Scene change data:

=====

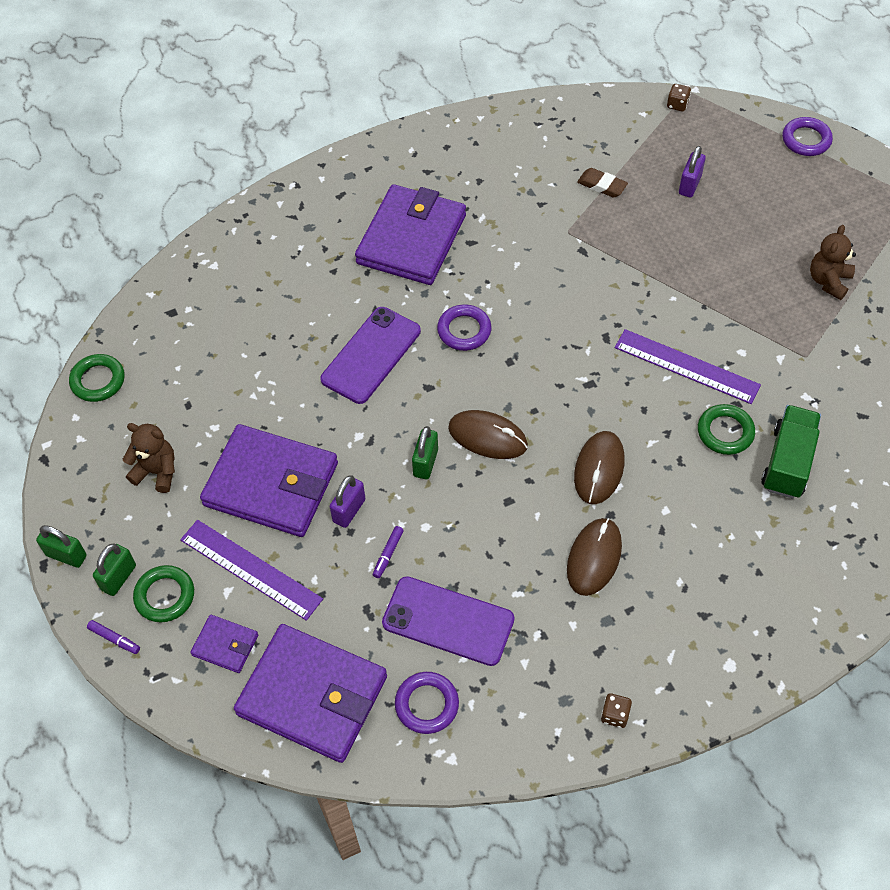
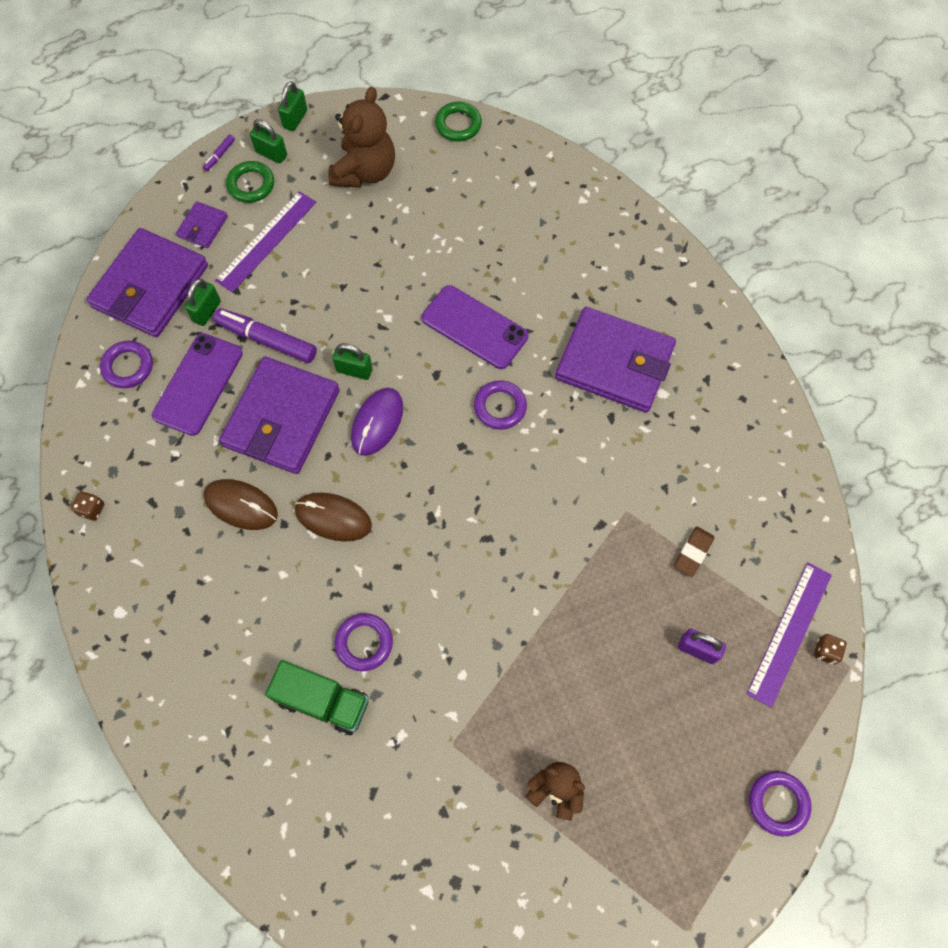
camera: 90 degrees right, 10 degrees up
(157, 472) = (365, 171): brown teddy bear -> brown teddy bear, size x1.62
(271, 484) = (344, 252): purple wallet -> purple wallet (282, 418)
(349, 510) = (312, 310): purple padlock -> none
(349, 624) = (207, 311): none -> green padlock
(388, 554) = (267, 340): purple marker -> purple marker, size x2.20
(487, 437) = (377, 422): brown mouse -> purple mouse
(686, 366) = (446, 614): purple ruler -> purple ruler (789, 633)
(725, 432) = (364, 643): green ring -> purple ring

=====

## [Exercise aim]
When an image appears in the data, skip it and output the rest exactly.

## [Output of the exercise]
camera: 90 degrees right, 10 degrees up
(157, 472) = (365, 171): brown teddy bear -> brown teddy bear, size x1.62
(271, 484) = (344, 252): purple wallet -> purple wallet (282, 418)
(349, 510) = (312, 310): purple padlock -> none
(349, 624) = (207, 311): none -> green padlock
(388, 554) = (267, 340): purple marker -> purple marker, size x2.20
(487, 437) = (377, 422): brown mouse -> purple mouse
(686, 366) = (446, 614): purple ruler -> purple ruler (789, 633)
(725, 432) = (364, 643): green ring -> purple ring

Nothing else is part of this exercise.